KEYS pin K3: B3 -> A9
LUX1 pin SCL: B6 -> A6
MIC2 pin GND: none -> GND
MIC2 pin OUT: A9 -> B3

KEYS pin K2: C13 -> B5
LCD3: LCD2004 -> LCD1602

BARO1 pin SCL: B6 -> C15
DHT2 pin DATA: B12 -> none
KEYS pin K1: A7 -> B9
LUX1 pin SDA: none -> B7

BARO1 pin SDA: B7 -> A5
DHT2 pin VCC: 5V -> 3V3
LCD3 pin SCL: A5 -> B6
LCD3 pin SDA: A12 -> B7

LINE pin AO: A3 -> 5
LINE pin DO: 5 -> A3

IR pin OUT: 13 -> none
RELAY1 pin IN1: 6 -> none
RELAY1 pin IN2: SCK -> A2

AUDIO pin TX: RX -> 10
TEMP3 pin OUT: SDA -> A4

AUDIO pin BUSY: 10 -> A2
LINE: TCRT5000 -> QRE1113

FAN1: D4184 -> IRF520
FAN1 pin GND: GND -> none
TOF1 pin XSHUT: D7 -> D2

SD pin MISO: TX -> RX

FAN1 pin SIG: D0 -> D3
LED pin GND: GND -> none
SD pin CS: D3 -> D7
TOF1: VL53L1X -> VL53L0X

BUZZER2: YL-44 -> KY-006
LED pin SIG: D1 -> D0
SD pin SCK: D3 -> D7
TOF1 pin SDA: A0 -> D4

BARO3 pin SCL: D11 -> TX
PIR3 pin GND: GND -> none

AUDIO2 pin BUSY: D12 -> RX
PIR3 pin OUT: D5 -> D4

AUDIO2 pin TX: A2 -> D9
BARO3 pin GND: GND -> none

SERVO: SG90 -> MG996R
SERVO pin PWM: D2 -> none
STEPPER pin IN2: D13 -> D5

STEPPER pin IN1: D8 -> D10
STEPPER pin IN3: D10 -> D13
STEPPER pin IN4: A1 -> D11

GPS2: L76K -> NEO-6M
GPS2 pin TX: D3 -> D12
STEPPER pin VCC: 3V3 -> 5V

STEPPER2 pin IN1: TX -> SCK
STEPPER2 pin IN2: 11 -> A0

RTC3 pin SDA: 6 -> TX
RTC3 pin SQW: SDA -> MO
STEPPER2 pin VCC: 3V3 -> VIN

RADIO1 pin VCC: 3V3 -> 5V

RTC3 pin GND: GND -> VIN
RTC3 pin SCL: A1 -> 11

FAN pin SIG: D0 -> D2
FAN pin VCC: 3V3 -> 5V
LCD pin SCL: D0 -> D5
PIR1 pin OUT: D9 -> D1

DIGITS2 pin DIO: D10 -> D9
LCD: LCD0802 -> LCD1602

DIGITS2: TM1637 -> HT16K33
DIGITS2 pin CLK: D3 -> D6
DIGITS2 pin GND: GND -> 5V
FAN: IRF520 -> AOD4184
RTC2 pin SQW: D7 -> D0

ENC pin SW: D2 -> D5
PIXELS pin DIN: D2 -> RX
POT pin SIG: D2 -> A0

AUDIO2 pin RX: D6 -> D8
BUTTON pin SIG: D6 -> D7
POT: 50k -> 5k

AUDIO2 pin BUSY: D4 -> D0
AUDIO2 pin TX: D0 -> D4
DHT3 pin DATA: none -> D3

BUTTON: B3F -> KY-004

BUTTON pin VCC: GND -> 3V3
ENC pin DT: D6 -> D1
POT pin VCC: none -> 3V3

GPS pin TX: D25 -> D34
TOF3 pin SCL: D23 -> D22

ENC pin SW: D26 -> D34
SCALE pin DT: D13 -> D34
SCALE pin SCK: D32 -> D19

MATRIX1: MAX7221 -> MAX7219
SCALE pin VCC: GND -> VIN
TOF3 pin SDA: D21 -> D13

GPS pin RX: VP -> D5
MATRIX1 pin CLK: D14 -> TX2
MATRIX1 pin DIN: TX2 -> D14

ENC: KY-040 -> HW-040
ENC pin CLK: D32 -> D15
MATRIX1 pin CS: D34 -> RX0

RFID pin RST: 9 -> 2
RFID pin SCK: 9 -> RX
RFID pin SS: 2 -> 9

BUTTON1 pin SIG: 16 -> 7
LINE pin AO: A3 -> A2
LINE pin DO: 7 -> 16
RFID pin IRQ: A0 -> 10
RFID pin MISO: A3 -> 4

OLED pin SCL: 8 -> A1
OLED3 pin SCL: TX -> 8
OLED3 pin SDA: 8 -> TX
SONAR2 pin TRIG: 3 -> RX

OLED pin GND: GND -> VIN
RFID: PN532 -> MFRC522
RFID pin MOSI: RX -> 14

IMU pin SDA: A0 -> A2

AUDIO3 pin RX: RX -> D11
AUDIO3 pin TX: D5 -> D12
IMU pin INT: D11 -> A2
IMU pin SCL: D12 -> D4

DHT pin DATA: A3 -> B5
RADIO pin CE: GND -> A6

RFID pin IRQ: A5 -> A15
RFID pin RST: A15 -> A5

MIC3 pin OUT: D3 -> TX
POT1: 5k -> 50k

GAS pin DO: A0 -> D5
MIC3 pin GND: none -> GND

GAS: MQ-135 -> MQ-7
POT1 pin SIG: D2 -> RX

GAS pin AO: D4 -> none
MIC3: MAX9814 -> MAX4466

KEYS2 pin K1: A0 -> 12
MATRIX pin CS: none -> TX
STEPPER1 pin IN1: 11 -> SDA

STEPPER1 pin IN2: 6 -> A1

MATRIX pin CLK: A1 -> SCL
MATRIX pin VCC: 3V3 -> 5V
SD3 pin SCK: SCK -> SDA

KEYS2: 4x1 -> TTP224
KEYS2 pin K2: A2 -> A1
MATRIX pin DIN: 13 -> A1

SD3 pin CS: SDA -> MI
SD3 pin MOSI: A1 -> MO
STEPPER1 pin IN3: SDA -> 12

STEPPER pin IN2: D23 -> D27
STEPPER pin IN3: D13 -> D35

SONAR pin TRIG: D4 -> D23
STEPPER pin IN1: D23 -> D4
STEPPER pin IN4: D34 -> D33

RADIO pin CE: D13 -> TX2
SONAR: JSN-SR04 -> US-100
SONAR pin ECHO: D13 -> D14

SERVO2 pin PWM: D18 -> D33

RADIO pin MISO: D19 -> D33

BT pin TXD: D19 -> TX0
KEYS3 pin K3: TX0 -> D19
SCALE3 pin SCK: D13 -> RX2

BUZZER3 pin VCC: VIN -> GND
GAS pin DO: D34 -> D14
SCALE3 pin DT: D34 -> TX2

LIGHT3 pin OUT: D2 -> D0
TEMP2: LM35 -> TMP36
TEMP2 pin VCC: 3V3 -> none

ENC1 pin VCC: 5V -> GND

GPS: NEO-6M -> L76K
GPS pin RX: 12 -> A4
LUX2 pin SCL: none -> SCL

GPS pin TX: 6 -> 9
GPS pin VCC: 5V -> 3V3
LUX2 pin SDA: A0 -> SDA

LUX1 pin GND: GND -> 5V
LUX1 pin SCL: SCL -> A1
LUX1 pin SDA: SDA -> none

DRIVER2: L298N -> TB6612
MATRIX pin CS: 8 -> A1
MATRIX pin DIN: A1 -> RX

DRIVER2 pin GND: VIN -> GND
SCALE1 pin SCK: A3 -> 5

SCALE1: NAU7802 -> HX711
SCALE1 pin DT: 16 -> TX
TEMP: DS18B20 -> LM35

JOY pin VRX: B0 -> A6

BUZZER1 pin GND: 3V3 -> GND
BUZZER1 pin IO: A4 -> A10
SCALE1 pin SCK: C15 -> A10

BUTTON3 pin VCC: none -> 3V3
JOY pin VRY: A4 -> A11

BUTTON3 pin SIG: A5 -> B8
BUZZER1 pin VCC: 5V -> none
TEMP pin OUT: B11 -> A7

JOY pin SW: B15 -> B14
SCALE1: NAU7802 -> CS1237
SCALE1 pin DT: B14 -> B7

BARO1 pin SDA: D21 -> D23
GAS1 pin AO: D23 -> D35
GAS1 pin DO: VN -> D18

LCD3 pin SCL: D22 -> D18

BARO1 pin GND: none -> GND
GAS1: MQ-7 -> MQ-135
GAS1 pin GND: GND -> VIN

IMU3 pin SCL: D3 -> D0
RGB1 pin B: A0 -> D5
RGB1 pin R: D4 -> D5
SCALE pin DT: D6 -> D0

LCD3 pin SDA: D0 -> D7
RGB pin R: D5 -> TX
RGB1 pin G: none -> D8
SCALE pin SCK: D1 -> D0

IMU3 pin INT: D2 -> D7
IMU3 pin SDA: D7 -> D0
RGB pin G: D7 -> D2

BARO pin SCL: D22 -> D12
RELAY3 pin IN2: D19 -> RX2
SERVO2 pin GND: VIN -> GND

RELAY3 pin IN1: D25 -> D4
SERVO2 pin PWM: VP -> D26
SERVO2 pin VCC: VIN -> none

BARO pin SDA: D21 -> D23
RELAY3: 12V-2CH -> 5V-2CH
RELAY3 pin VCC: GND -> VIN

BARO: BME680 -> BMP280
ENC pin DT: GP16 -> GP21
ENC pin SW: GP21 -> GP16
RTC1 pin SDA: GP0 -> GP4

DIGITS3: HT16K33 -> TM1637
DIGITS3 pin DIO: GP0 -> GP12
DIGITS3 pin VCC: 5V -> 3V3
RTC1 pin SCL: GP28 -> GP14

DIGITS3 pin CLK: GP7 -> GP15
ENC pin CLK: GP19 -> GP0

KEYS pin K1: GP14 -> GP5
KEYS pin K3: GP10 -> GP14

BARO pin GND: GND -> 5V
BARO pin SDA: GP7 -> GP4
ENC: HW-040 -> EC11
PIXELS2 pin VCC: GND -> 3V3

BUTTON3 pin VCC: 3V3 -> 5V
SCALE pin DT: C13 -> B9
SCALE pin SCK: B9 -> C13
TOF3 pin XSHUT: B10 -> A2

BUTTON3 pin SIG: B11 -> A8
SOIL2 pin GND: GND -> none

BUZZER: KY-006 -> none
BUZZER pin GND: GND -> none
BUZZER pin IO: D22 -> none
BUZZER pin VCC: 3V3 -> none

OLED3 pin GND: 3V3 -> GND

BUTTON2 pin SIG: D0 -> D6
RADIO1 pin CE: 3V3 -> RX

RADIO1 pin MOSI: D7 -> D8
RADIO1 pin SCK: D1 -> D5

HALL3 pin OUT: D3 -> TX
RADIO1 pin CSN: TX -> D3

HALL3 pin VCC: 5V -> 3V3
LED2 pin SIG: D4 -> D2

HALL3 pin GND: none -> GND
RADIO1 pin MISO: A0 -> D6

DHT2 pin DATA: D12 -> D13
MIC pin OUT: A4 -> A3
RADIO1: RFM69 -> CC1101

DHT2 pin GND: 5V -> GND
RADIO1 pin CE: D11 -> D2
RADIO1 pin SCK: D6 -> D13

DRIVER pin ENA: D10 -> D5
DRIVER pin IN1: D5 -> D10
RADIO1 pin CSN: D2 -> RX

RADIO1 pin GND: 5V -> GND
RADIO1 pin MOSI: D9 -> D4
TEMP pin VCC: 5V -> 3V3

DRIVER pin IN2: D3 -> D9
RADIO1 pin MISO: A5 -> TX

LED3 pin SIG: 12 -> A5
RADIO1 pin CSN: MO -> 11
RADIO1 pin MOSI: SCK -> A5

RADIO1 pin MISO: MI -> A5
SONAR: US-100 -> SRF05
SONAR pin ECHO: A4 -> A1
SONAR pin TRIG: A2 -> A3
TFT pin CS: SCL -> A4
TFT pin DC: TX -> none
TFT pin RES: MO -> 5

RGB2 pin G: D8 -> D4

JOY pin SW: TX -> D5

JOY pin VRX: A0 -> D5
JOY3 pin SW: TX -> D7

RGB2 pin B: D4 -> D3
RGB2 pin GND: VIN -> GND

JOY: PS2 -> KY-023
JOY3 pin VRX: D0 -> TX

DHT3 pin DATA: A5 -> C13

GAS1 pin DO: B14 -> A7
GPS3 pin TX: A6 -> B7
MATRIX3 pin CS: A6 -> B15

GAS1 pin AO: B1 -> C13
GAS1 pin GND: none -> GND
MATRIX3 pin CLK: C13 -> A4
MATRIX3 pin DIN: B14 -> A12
====================
# [Work task]
Nothing but the lines from the start of the data through the line holding "LCD3 pin SCL: A5 -> B6" should be restated, and each one exactly.

# [Task solution]
KEYS pin K3: B3 -> A9
LUX1 pin SCL: B6 -> A6
MIC2 pin GND: none -> GND
MIC2 pin OUT: A9 -> B3

KEYS pin K2: C13 -> B5
LCD3: LCD2004 -> LCD1602

BARO1 pin SCL: B6 -> C15
DHT2 pin DATA: B12 -> none
KEYS pin K1: A7 -> B9
LUX1 pin SDA: none -> B7

BARO1 pin SDA: B7 -> A5
DHT2 pin VCC: 5V -> 3V3
LCD3 pin SCL: A5 -> B6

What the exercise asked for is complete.